→ Recorded data:
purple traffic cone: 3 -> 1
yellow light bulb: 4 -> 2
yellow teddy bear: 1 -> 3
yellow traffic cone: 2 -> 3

→ The task: The lines above should be printed again, exactly as they are.

→ Output for this exercise:
purple traffic cone: 3 -> 1
yellow light bulb: 4 -> 2
yellow teddy bear: 1 -> 3
yellow traffic cone: 2 -> 3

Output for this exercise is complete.